[Data items]
[Start of Attachment]
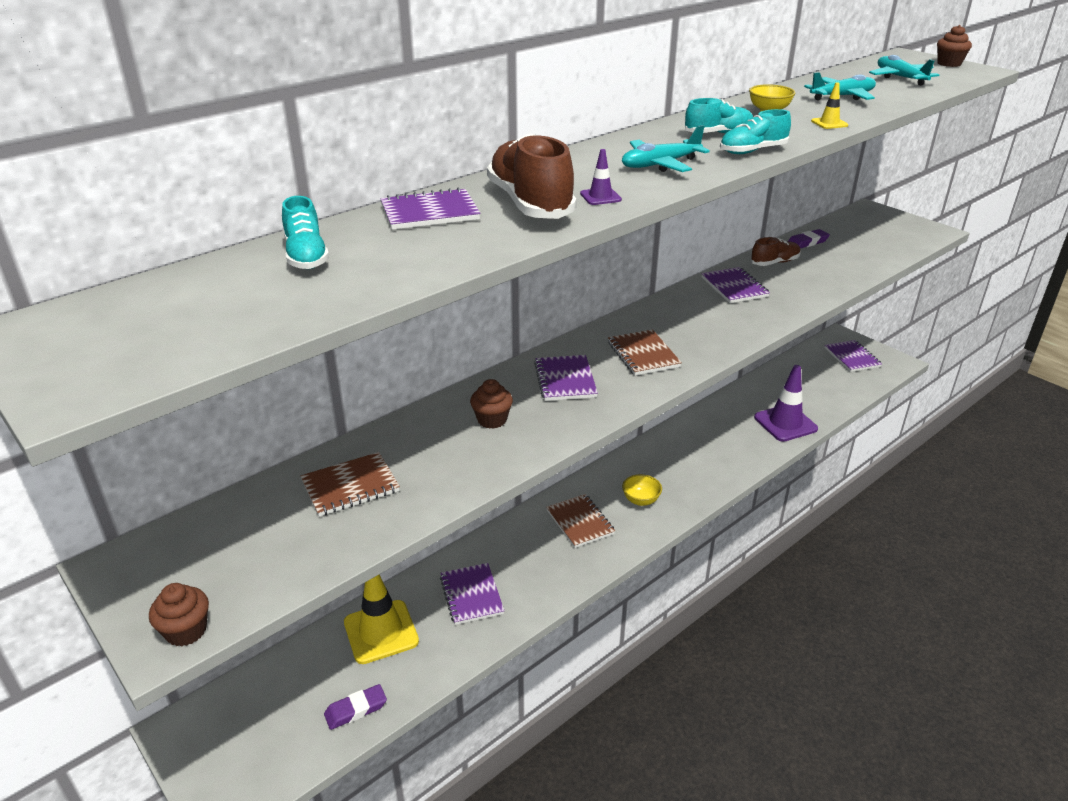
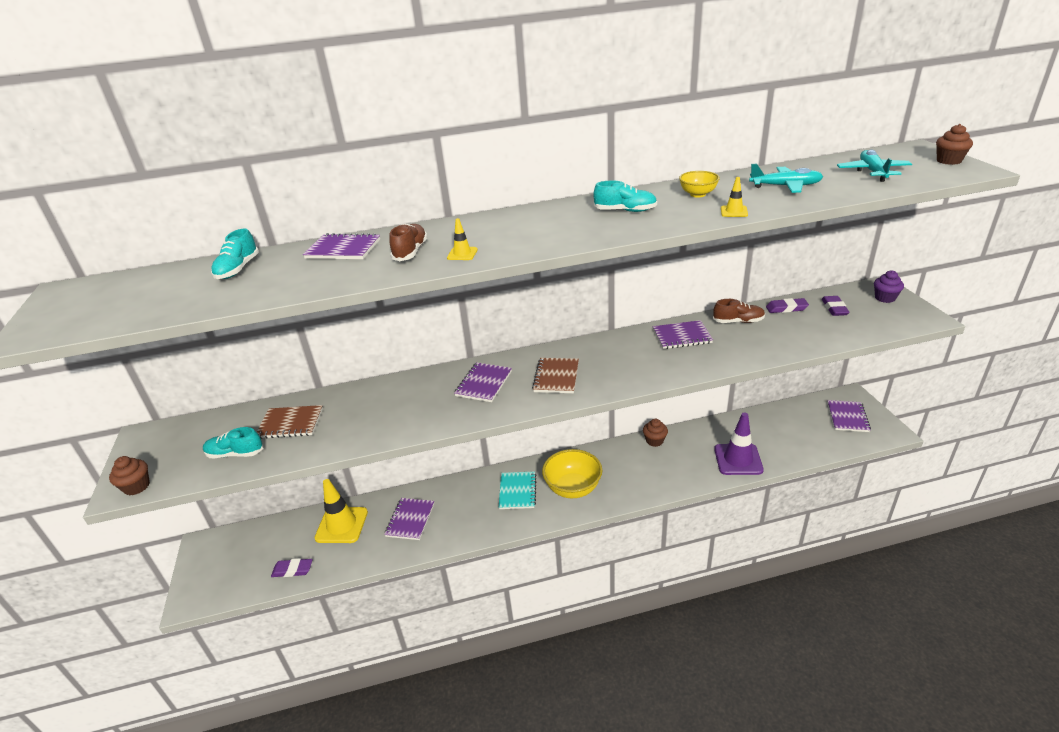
camera: 30 degrees right, 0 degrees up
brown cupcake [470,379,513,429] -> brown cupcake moved to [643,419,668,447]
brown shoe [487,133,577,219] -> brown shoe [389,224,428,261], size x0.58
brown notebook [546,494,615,548] -> turquoise notebook [499,471,536,509]
purple traffic cone [580,149,622,205] -> yellow traffic cone [447,218,478,260]
turquoise plane [622,125,710,172] -> none
yellow bowl [622,474,662,506] -> yellow bowl [542,449,602,498], size x1.88
purple notebook [701,267,770,303] -> purple notebook turned 75 degrees clockwise [653,320,713,349]
turquoise shoe [720,109,791,154] -> turquoise shoe moved to [203,427,263,458]
none -> purple eraser [822,296,850,316]
none -> purple cupcake [874,270,904,303]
[End of Attachment]
* _Aim of the task_: With the pictures removed, return each record above exactly as given.

* _Reply to the task_:
camera: 30 degrees right, 0 degrees up
brown cupcake [470,379,513,429] -> brown cupcake moved to [643,419,668,447]
brown shoe [487,133,577,219] -> brown shoe [389,224,428,261], size x0.58
brown notebook [546,494,615,548] -> turquoise notebook [499,471,536,509]
purple traffic cone [580,149,622,205] -> yellow traffic cone [447,218,478,260]
turquoise plane [622,125,710,172] -> none
yellow bowl [622,474,662,506] -> yellow bowl [542,449,602,498], size x1.88
purple notebook [701,267,770,303] -> purple notebook turned 75 degrees clockwise [653,320,713,349]
turquoise shoe [720,109,791,154] -> turquoise shoe moved to [203,427,263,458]
none -> purple eraser [822,296,850,316]
none -> purple cupcake [874,270,904,303]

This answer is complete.